- Exercise objective: What lines in the material hold the string "blue"? Return every one of them.

- Material shown:

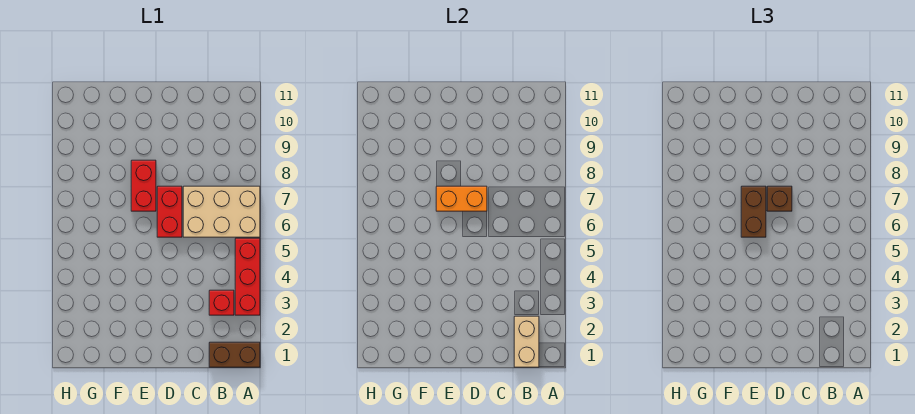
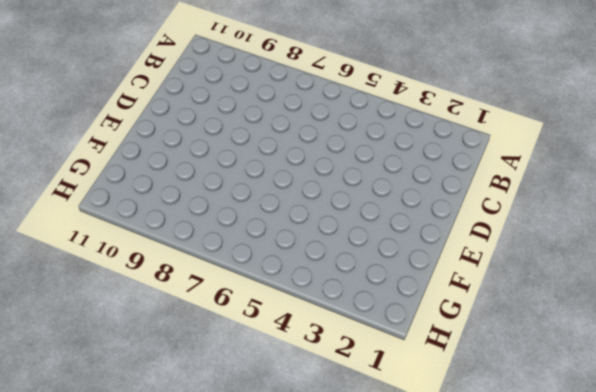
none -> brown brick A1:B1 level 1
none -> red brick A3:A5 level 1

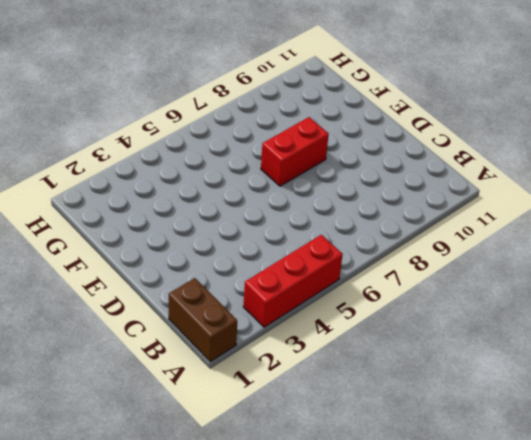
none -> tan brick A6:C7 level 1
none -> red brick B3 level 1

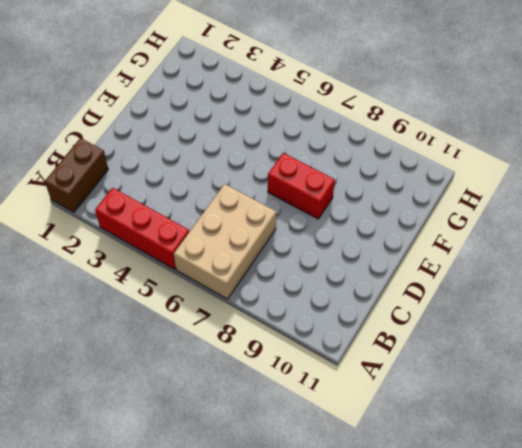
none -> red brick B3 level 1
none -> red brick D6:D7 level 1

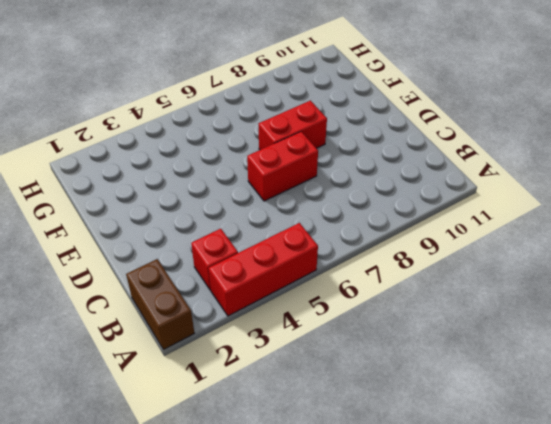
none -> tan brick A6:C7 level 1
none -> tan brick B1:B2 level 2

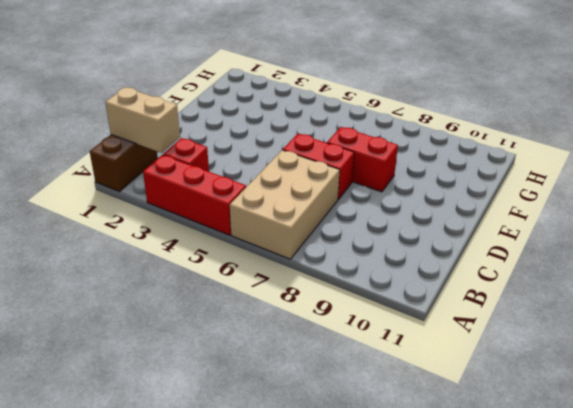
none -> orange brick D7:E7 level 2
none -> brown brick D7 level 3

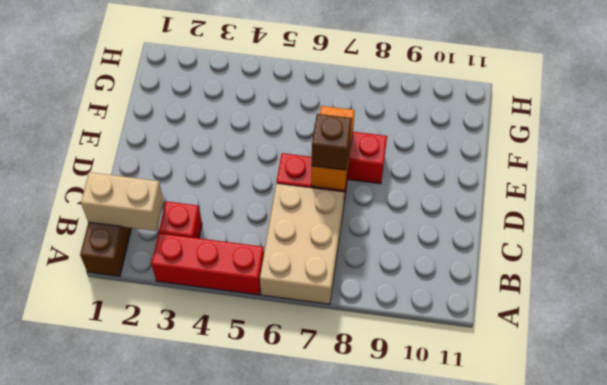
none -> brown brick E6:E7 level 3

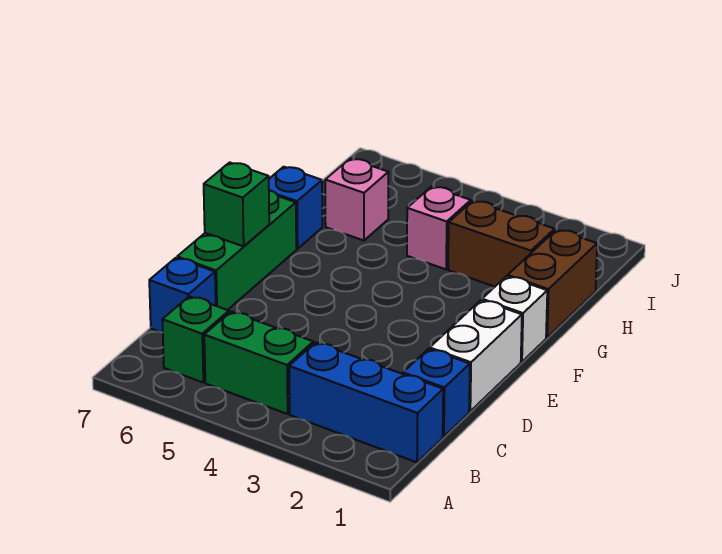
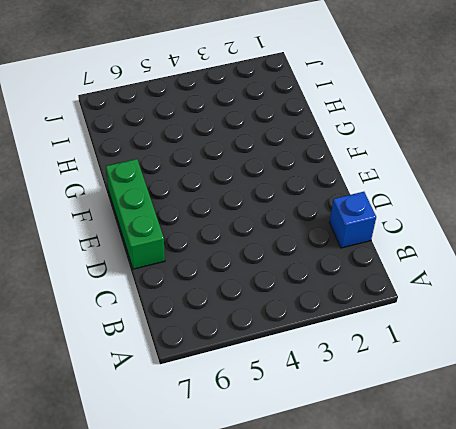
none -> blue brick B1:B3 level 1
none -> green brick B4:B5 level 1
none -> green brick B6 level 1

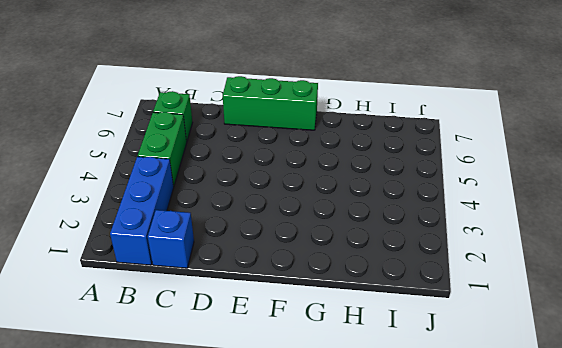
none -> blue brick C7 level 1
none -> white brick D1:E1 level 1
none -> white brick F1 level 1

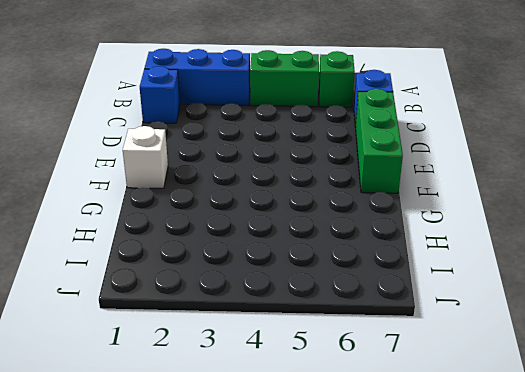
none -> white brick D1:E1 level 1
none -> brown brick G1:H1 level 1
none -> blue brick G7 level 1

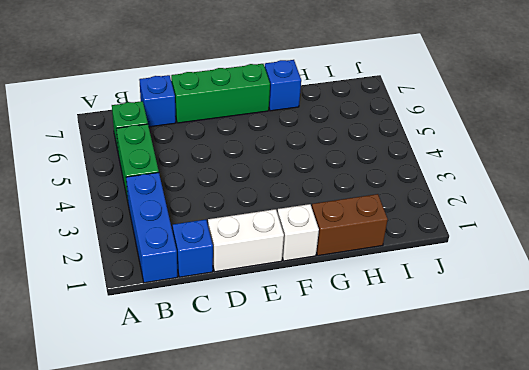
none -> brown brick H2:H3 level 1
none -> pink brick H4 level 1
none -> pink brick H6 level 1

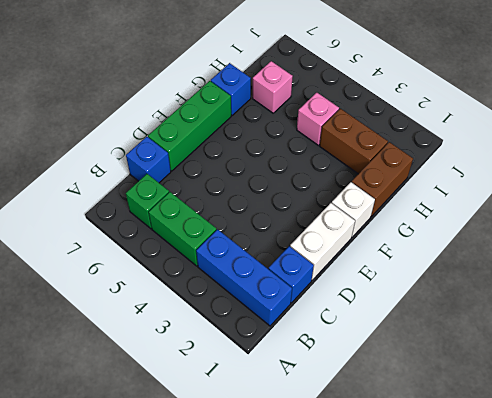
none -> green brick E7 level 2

- Solution for this task:
none -> blue brick B1:B3 level 1
none -> blue brick C7 level 1
none -> blue brick G7 level 1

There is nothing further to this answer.